ASSIGNMENT:
Nothing but the lines from the one containing "cutting board (brown)" through the final line of the data should be repeated, and each must be exact.

Scene change data:
----------
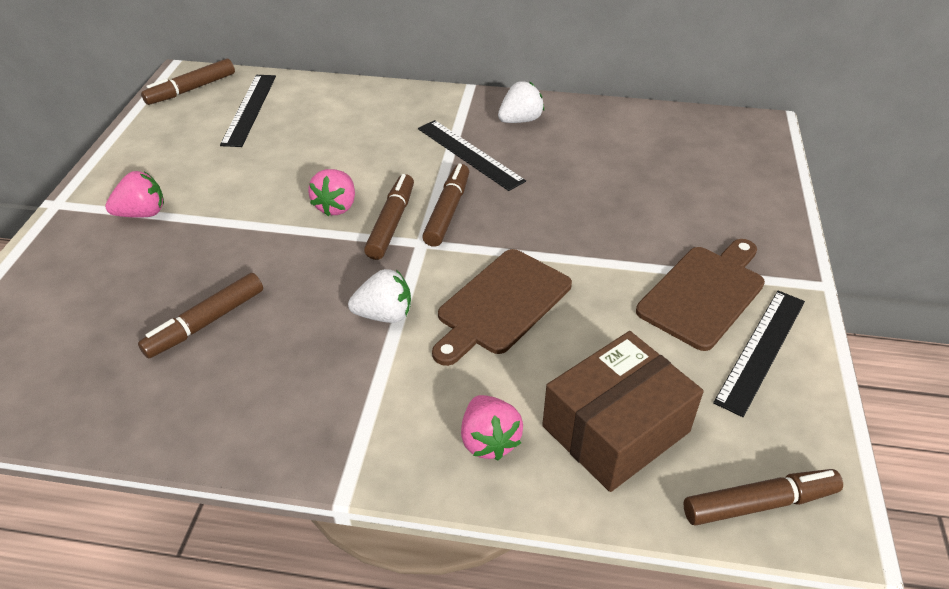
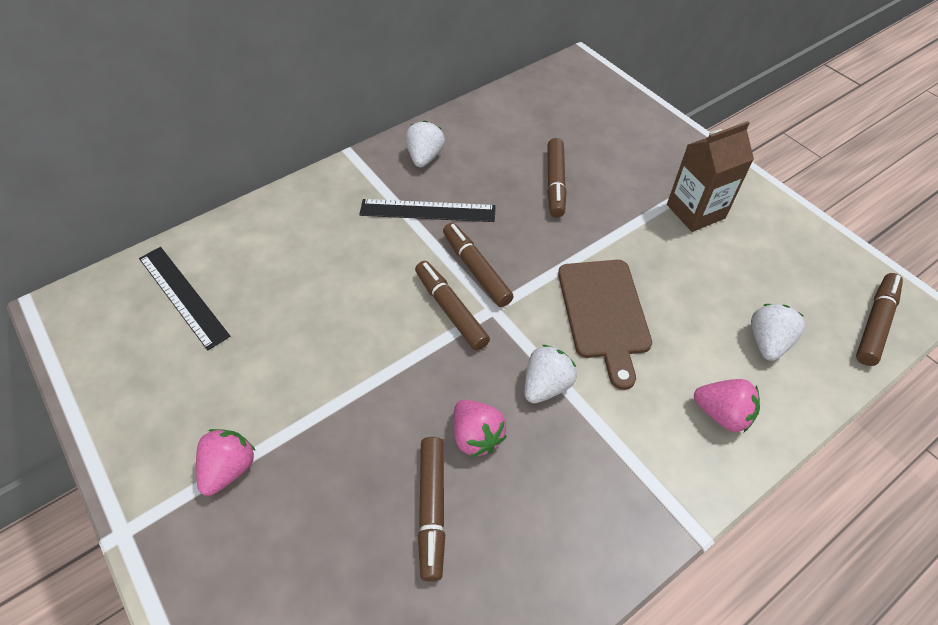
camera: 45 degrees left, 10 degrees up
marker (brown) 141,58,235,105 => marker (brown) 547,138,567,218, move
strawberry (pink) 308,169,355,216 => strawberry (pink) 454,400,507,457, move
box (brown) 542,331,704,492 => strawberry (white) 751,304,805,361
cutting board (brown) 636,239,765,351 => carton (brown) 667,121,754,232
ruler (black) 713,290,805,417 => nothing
----------
RESPONSE:
cutting board (brown) 636,239,765,351 => carton (brown) 667,121,754,232
ruler (black) 713,290,805,417 => nothing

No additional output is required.